═════ Data records
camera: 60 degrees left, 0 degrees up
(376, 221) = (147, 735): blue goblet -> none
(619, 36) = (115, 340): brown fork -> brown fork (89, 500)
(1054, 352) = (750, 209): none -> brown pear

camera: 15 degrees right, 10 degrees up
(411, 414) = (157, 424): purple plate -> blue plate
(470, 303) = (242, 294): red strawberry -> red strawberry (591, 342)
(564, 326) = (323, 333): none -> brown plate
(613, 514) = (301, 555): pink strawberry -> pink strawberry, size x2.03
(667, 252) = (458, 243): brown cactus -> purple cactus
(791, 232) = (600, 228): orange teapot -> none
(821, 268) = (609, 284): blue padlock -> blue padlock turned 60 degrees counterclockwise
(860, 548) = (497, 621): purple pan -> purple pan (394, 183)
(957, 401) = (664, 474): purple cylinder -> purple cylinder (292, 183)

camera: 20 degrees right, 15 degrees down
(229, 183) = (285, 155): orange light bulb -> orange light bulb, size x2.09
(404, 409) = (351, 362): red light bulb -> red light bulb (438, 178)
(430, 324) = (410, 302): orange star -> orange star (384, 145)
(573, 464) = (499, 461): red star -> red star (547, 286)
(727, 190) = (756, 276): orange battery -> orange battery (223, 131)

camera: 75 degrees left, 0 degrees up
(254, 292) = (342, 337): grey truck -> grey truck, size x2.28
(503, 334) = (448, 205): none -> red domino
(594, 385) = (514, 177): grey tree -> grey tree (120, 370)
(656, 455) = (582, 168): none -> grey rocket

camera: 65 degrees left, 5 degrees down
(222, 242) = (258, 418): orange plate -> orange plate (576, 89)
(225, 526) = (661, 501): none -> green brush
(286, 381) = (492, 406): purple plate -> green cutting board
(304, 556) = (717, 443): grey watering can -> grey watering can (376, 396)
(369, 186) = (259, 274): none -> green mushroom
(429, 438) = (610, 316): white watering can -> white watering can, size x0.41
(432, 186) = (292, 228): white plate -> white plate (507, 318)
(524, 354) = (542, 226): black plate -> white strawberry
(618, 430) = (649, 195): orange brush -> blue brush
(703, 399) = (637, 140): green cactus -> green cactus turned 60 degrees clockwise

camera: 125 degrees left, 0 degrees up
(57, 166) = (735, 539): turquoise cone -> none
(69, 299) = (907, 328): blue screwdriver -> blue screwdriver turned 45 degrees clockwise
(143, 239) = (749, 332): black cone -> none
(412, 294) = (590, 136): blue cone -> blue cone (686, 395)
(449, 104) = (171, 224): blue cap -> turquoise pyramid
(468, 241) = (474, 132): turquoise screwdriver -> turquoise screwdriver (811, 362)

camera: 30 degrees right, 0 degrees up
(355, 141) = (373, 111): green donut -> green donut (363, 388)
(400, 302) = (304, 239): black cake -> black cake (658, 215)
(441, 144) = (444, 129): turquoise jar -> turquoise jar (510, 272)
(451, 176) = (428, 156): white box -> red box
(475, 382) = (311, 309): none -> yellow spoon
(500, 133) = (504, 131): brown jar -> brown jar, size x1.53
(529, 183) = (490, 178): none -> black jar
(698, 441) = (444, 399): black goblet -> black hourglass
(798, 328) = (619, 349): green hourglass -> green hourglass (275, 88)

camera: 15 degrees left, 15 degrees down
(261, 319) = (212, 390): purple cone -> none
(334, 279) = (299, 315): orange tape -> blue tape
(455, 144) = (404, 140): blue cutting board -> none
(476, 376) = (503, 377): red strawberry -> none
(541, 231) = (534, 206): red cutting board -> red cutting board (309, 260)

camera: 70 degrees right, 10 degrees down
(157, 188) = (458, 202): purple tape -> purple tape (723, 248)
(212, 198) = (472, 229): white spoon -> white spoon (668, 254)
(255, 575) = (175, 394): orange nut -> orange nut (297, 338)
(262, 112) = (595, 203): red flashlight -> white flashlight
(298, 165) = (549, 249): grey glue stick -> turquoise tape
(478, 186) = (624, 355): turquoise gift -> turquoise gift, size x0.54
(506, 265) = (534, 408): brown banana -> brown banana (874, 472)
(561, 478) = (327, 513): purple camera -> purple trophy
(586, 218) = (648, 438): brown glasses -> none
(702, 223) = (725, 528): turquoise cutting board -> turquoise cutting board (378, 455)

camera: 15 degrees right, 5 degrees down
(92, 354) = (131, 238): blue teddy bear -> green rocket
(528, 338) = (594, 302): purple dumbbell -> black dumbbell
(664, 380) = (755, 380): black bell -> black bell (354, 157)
══════════
* Problem to solve: Please give the number of lines in the data where "left" appears, without any other words.

* Exercise output: 5